───── Available data ─────
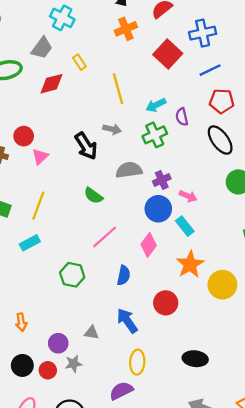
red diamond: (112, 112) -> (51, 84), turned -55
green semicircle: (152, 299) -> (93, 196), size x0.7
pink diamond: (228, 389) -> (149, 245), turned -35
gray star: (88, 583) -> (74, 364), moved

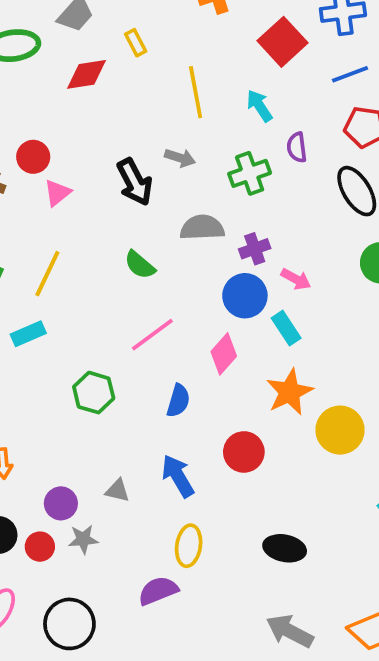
cyan arrow: (156, 105) -> (259, 106), moved, turned 78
─────
● **Exercise objective**
Leave out the pictures, then reproduce exactly the run of lines from the one that contains "pink diamond: (228, 389)" to the final line of the listing above.

● **Task answer**
pink diamond: (228, 389) -> (149, 245), turned -35
gray star: (88, 583) -> (74, 364), moved

cyan arrow: (156, 105) -> (259, 106), moved, turned 78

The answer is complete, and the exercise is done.